Available data
▼
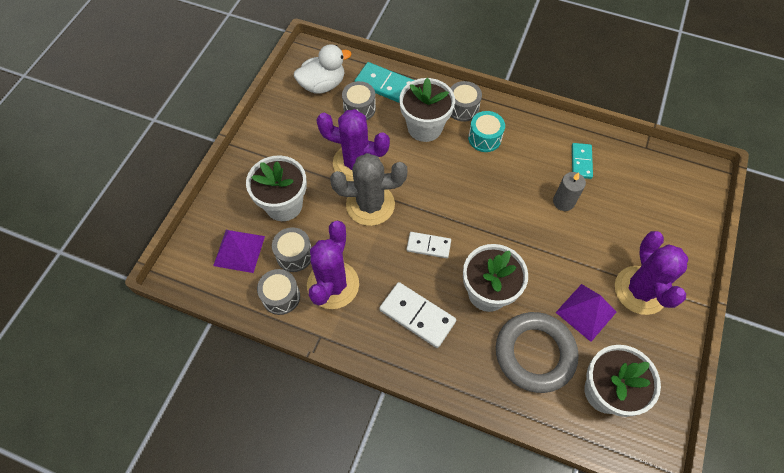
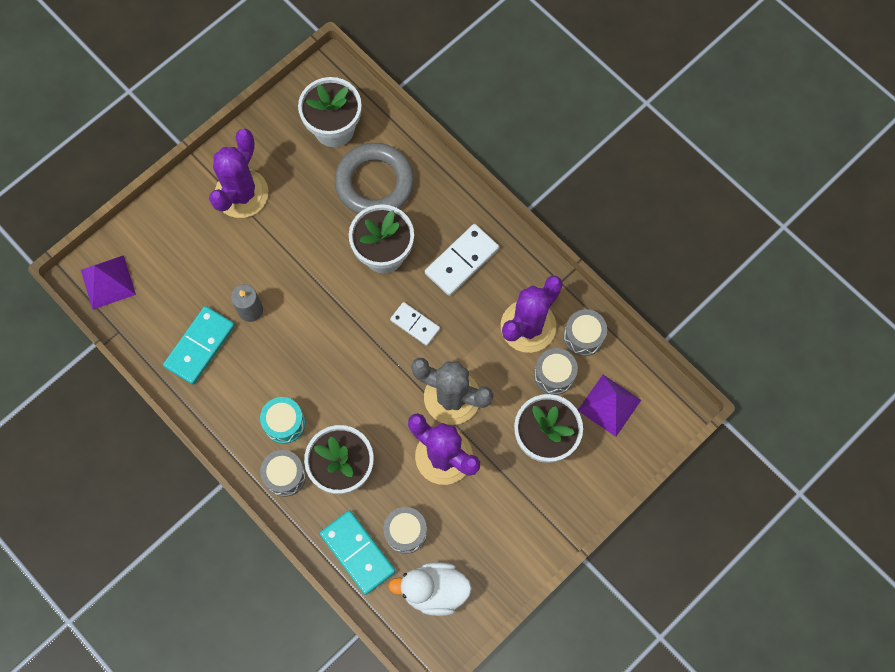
camera: 155 degrees left, 10 degrees up
white domino [379,282,456,348] -> white domino turned 75 degrees clockwise [425,224,499,296]
purple pyramid [556,284,616,342] -> purple pyramid moved to [81,255,136,309]
turquoise domino [572,143,593,179] -> turquoise domino [163,306,235,385], size x1.58

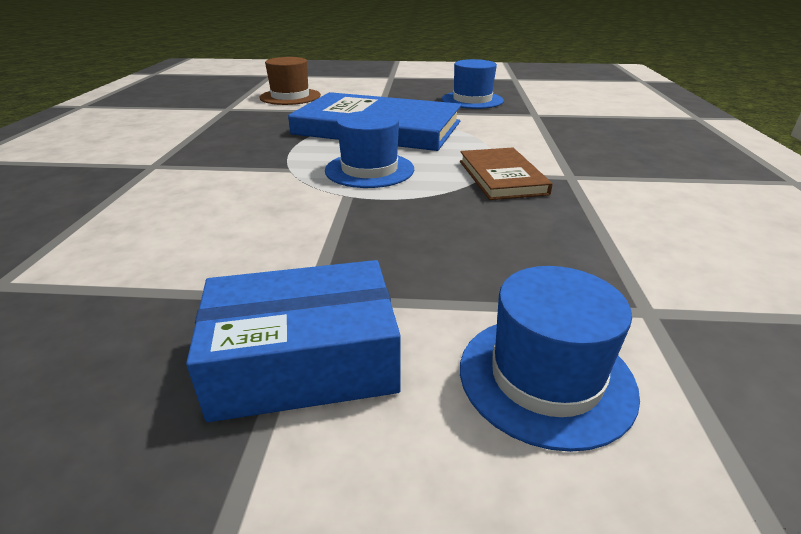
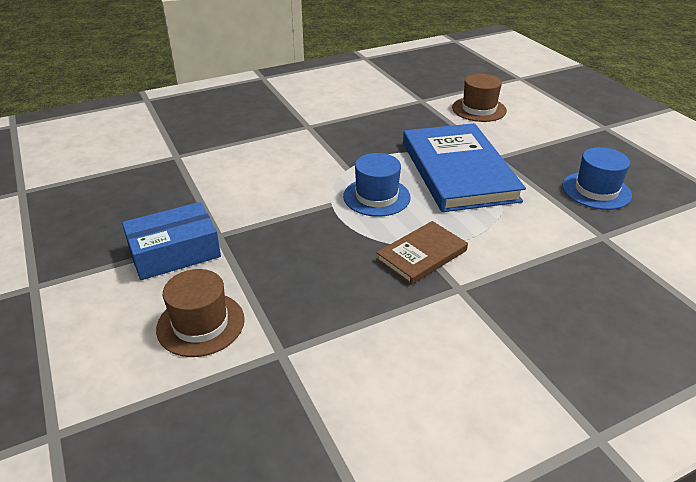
camera: 60 degrees right, 5 degrees up
blue box [186,260,401,422] -> blue box turned 75 degrees counterclockwise [122,202,221,280]
blue hat [460,266,640,452] -> brown hat [156,269,245,357]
▲
About this task
Start to finish, write out the data above exactly, omitting all pictures.

Output of the task
camera: 155 degrees left, 10 degrees up
white domino [379,282,456,348] -> white domino turned 75 degrees clockwise [425,224,499,296]
purple pyramid [556,284,616,342] -> purple pyramid moved to [81,255,136,309]
turquoise domino [572,143,593,179] -> turquoise domino [163,306,235,385], size x1.58

camera: 60 degrees right, 5 degrees up
blue box [186,260,401,422] -> blue box turned 75 degrees counterclockwise [122,202,221,280]
blue hat [460,266,640,452] -> brown hat [156,269,245,357]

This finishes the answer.